TASK DETAILS - Please copy out every line of the records below, keeping each character unchanged.

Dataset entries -
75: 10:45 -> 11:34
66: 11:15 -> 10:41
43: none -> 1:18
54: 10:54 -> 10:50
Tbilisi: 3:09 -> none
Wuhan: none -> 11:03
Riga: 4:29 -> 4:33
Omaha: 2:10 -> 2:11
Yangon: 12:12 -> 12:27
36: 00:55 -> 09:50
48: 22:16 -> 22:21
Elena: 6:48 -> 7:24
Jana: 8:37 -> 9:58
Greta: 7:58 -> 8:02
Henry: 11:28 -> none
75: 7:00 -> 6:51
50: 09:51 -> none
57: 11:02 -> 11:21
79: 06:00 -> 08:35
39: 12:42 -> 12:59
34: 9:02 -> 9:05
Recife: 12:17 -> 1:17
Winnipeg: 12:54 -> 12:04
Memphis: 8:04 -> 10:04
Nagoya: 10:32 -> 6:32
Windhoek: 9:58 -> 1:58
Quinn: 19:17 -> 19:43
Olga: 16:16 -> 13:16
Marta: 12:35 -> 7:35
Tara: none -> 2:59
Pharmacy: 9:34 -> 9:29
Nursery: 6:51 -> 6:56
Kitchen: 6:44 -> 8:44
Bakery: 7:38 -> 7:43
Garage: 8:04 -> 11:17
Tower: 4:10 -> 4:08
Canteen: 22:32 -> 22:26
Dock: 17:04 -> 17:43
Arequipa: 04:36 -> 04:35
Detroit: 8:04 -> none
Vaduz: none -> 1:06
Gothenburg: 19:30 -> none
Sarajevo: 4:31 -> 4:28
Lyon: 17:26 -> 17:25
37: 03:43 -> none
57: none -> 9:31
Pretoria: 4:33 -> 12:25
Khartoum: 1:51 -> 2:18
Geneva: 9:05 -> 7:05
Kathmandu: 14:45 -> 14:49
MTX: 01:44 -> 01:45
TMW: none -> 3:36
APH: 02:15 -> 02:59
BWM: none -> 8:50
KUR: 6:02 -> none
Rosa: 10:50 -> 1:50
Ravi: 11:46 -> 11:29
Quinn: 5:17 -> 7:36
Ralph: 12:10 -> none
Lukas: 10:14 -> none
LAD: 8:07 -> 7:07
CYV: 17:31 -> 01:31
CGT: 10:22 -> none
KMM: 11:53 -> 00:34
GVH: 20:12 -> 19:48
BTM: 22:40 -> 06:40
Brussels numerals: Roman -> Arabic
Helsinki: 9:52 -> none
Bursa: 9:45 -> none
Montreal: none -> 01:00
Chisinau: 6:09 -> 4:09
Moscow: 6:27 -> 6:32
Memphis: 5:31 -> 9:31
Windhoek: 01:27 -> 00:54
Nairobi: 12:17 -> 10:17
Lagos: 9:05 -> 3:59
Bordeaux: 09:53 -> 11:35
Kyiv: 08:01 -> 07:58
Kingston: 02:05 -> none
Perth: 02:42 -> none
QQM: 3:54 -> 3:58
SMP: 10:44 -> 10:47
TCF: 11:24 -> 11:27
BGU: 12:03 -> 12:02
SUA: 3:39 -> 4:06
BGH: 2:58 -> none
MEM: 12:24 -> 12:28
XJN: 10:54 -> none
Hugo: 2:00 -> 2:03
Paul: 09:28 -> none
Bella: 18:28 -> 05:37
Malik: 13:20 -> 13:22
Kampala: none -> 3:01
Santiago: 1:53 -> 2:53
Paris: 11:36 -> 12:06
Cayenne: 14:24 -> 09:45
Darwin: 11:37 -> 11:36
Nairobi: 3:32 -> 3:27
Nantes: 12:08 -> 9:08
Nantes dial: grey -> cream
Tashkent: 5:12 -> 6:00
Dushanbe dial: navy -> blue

SOLUTION TO THIS TASK -
75: 10:45 -> 11:34
66: 11:15 -> 10:41
43: none -> 1:18
54: 10:54 -> 10:50
Tbilisi: 3:09 -> none
Wuhan: none -> 11:03
Riga: 4:29 -> 4:33
Omaha: 2:10 -> 2:11
Yangon: 12:12 -> 12:27
36: 00:55 -> 09:50
48: 22:16 -> 22:21
Elena: 6:48 -> 7:24
Jana: 8:37 -> 9:58
Greta: 7:58 -> 8:02
Henry: 11:28 -> none
75: 7:00 -> 6:51
50: 09:51 -> none
57: 11:02 -> 11:21
79: 06:00 -> 08:35
39: 12:42 -> 12:59
34: 9:02 -> 9:05
Recife: 12:17 -> 1:17
Winnipeg: 12:54 -> 12:04
Memphis: 8:04 -> 10:04
Nagoya: 10:32 -> 6:32
Windhoek: 9:58 -> 1:58
Quinn: 19:17 -> 19:43
Olga: 16:16 -> 13:16
Marta: 12:35 -> 7:35
Tara: none -> 2:59
Pharmacy: 9:34 -> 9:29
Nursery: 6:51 -> 6:56
Kitchen: 6:44 -> 8:44
Bakery: 7:38 -> 7:43
Garage: 8:04 -> 11:17
Tower: 4:10 -> 4:08
Canteen: 22:32 -> 22:26
Dock: 17:04 -> 17:43
Arequipa: 04:36 -> 04:35
Detroit: 8:04 -> none
Vaduz: none -> 1:06
Gothenburg: 19:30 -> none
Sarajevo: 4:31 -> 4:28
Lyon: 17:26 -> 17:25
37: 03:43 -> none
57: none -> 9:31
Pretoria: 4:33 -> 12:25
Khartoum: 1:51 -> 2:18
Geneva: 9:05 -> 7:05
Kathmandu: 14:45 -> 14:49
MTX: 01:44 -> 01:45
TMW: none -> 3:36
APH: 02:15 -> 02:59
BWM: none -> 8:50
KUR: 6:02 -> none
Rosa: 10:50 -> 1:50
Ravi: 11:46 -> 11:29
Quinn: 5:17 -> 7:36
Ralph: 12:10 -> none
Lukas: 10:14 -> none
LAD: 8:07 -> 7:07
CYV: 17:31 -> 01:31
CGT: 10:22 -> none
KMM: 11:53 -> 00:34
GVH: 20:12 -> 19:48
BTM: 22:40 -> 06:40
Brussels numerals: Roman -> Arabic
Helsinki: 9:52 -> none
Bursa: 9:45 -> none
Montreal: none -> 01:00
Chisinau: 6:09 -> 4:09
Moscow: 6:27 -> 6:32
Memphis: 5:31 -> 9:31
Windhoek: 01:27 -> 00:54
Nairobi: 12:17 -> 10:17
Lagos: 9:05 -> 3:59
Bordeaux: 09:53 -> 11:35
Kyiv: 08:01 -> 07:58
Kingston: 02:05 -> none
Perth: 02:42 -> none
QQM: 3:54 -> 3:58
SMP: 10:44 -> 10:47
TCF: 11:24 -> 11:27
BGU: 12:03 -> 12:02
SUA: 3:39 -> 4:06
BGH: 2:58 -> none
MEM: 12:24 -> 12:28
XJN: 10:54 -> none
Hugo: 2:00 -> 2:03
Paul: 09:28 -> none
Bella: 18:28 -> 05:37
Malik: 13:20 -> 13:22
Kampala: none -> 3:01
Santiago: 1:53 -> 2:53
Paris: 11:36 -> 12:06
Cayenne: 14:24 -> 09:45
Darwin: 11:37 -> 11:36
Nairobi: 3:32 -> 3:27
Nantes: 12:08 -> 9:08
Nantes dial: grey -> cream
Tashkent: 5:12 -> 6:00
Dushanbe dial: navy -> blue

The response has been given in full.